Required work >>
Your copy of the data below must be exact and must leave out all pictures.

(Dataset entries)
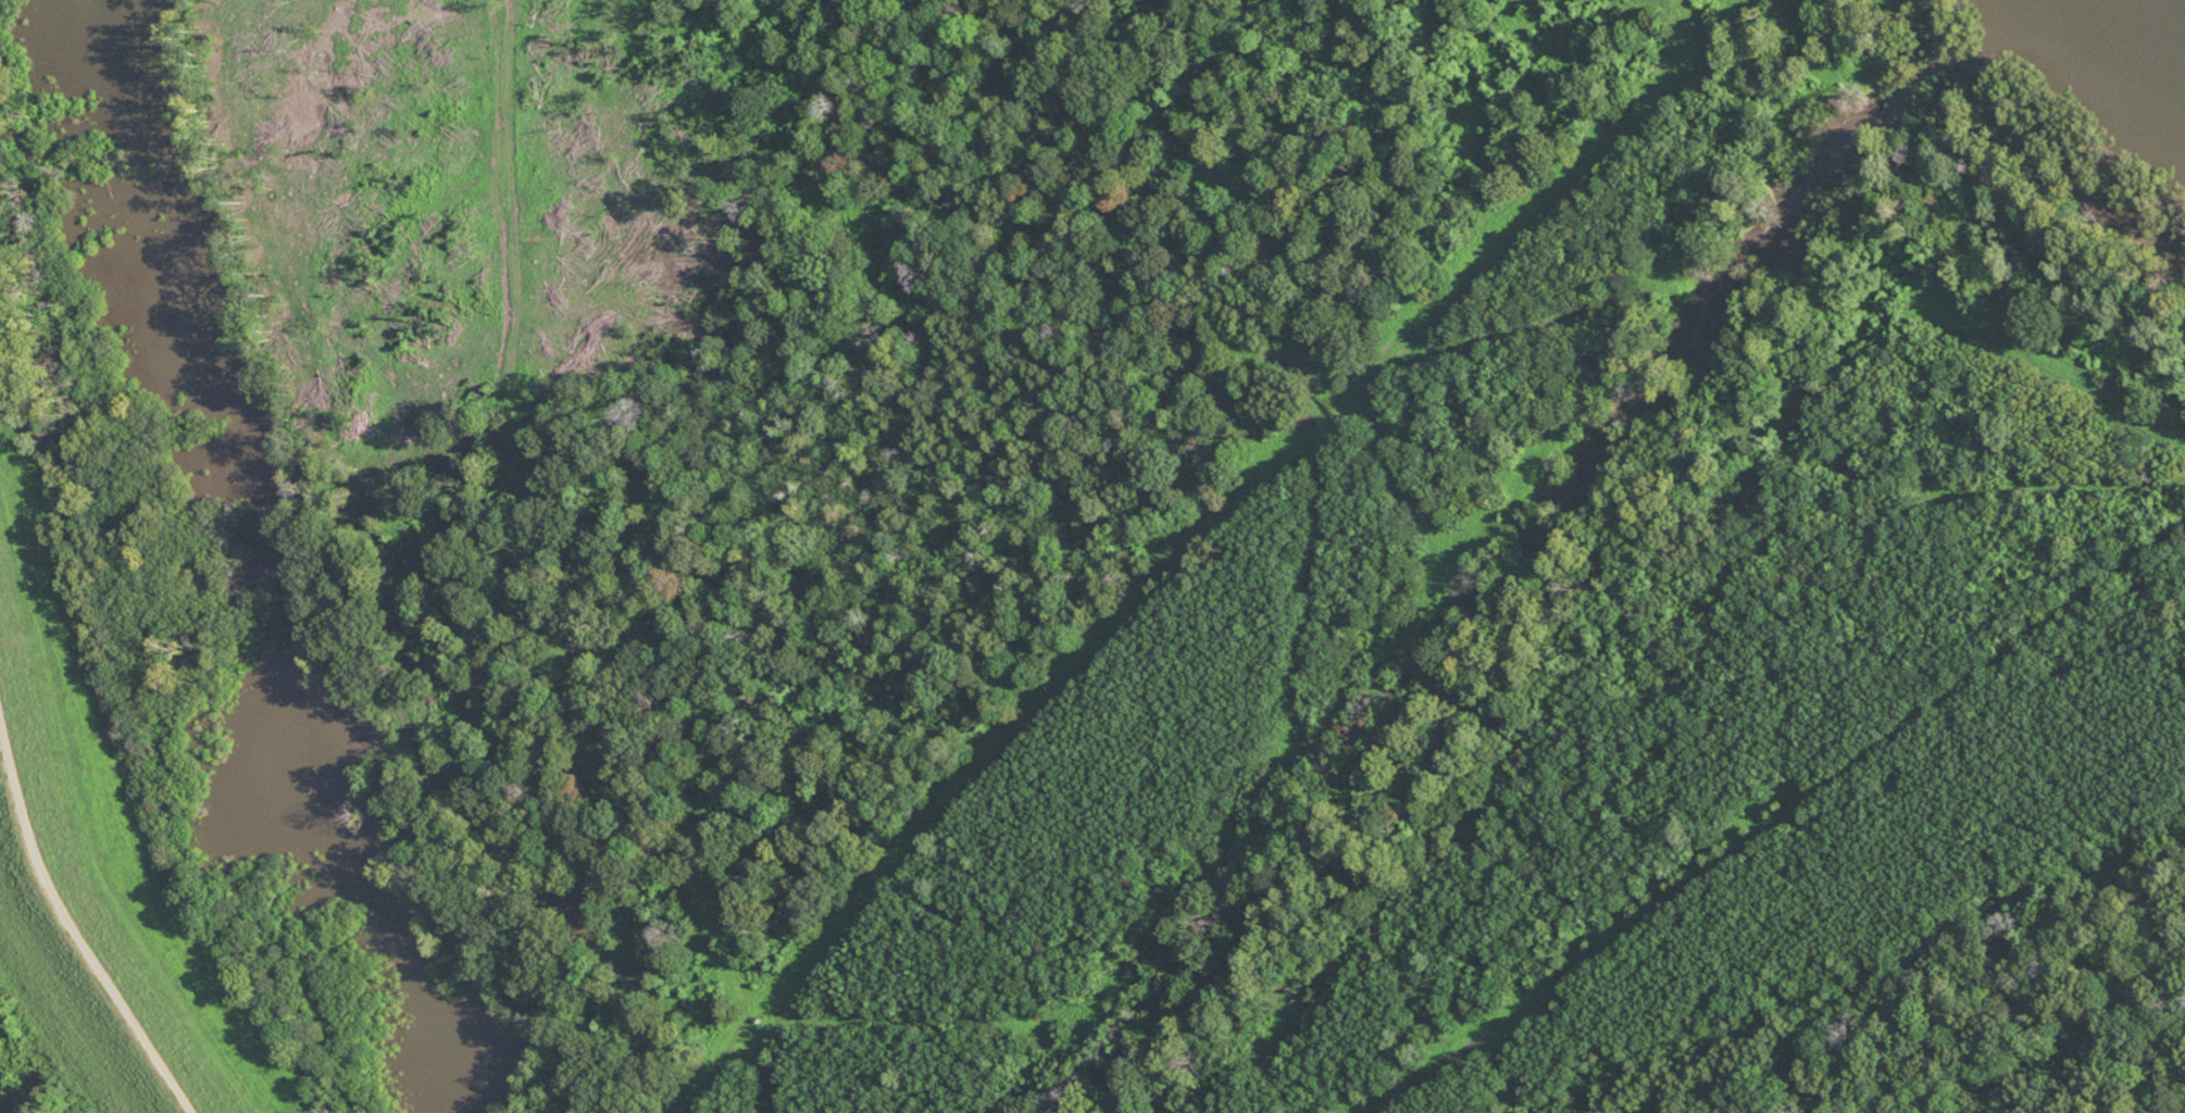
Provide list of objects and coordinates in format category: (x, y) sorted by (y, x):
river: (2152, 35)
road: (1207, 556)
road: (1780, 820)
road: (67, 933)

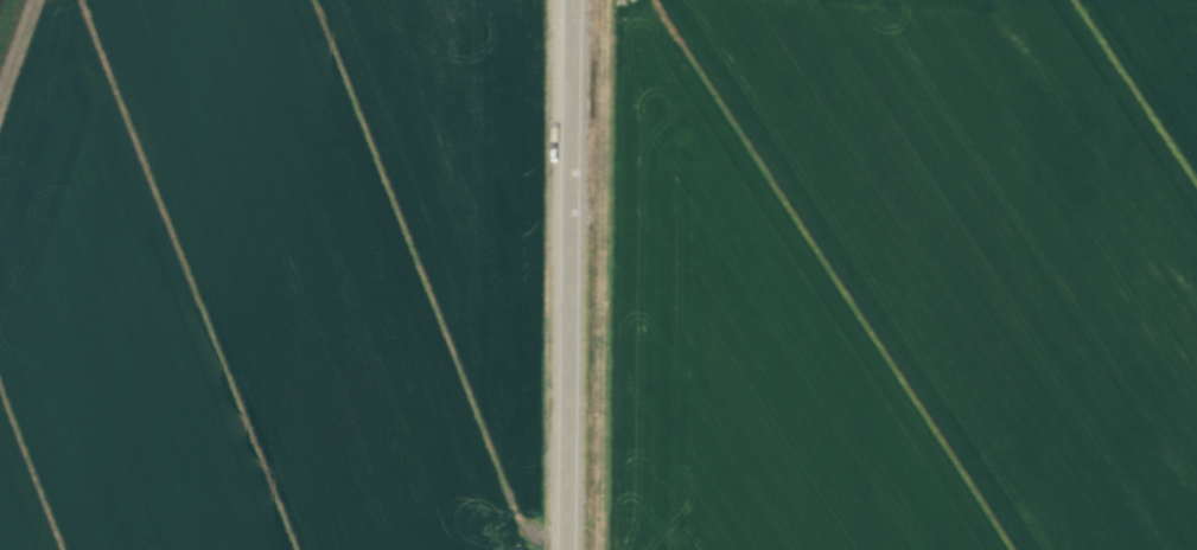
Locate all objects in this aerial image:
road: (572, 275)
crop: (899, 275)

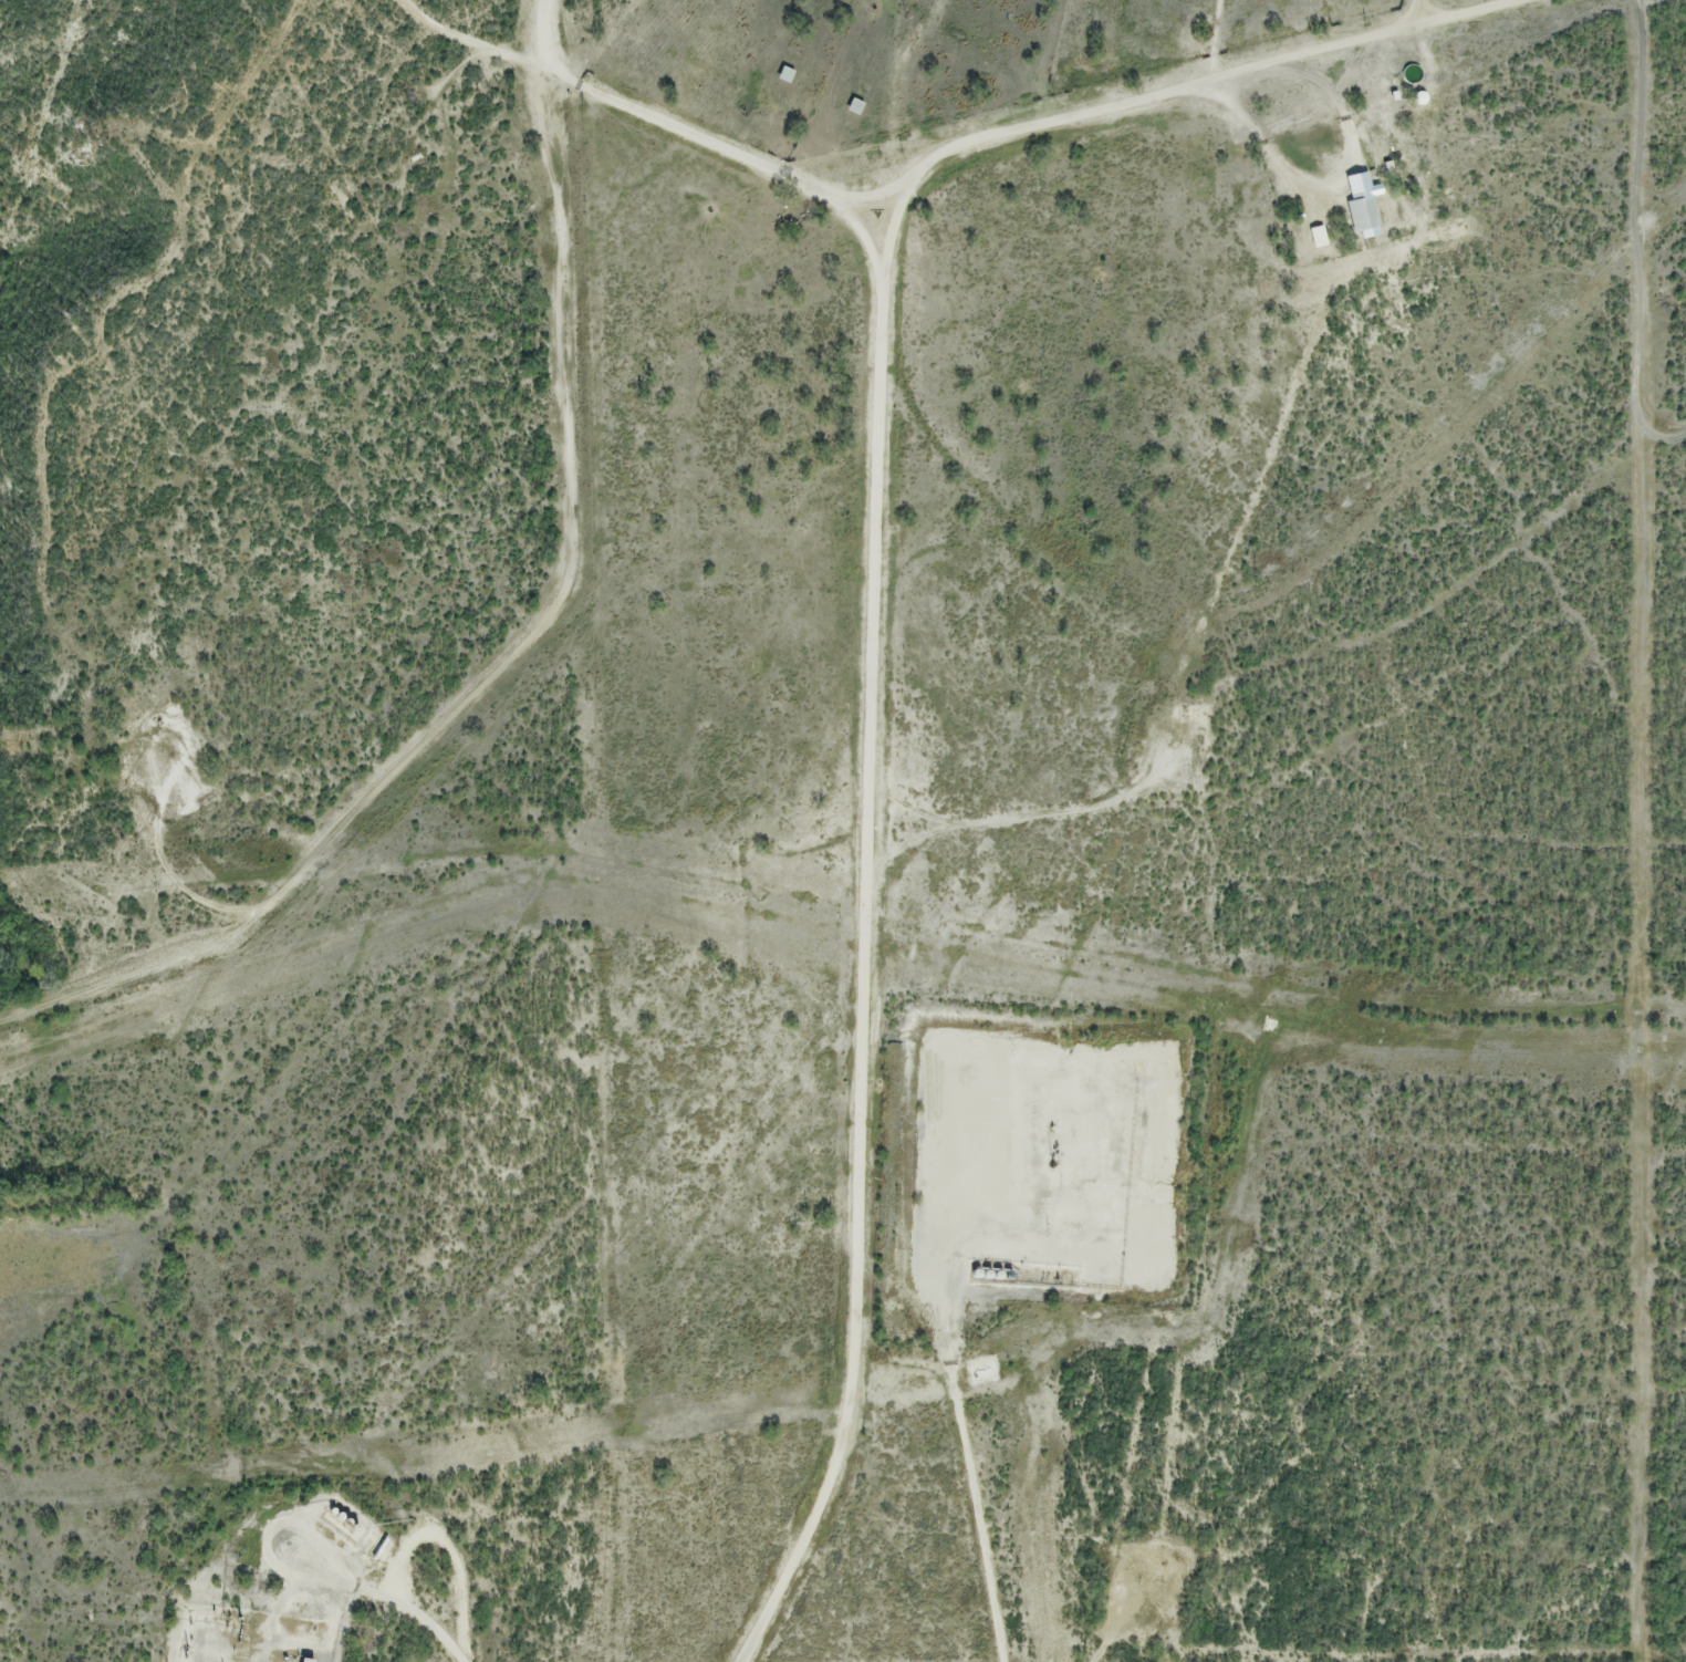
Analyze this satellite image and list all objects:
building: (785, 73)
building: (856, 104)
building: (1364, 202)
building: (1318, 233)
road: (872, 609)

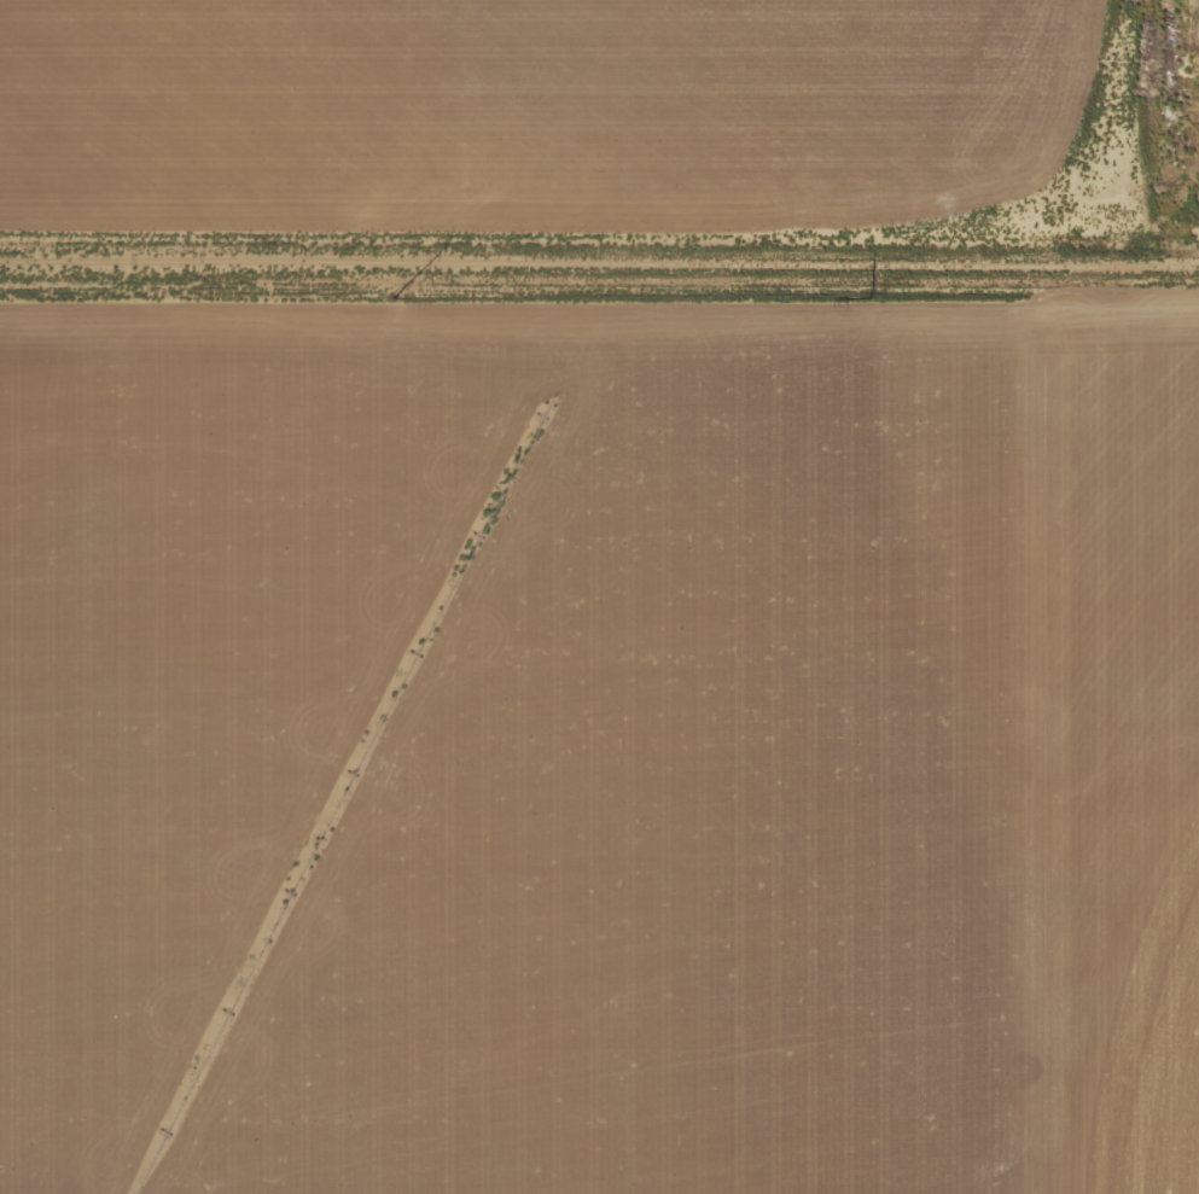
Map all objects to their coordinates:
road: (599, 268)
road: (954, 736)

Response below >>
Provide list of objects and coordinates in format category: (x, y) sorted by (y, x):
river: (2152, 35)
road: (1207, 556)
road: (1780, 820)
road: (67, 933)

Locate all objects in this aerial image:
road: (572, 275)
crop: (899, 275)

Analyze this satellite image and list all objects:
building: (785, 73)
building: (856, 104)
building: (1364, 202)
building: (1318, 233)
road: (872, 609)

Map all objects to their coordinates:
road: (599, 268)
road: (954, 736)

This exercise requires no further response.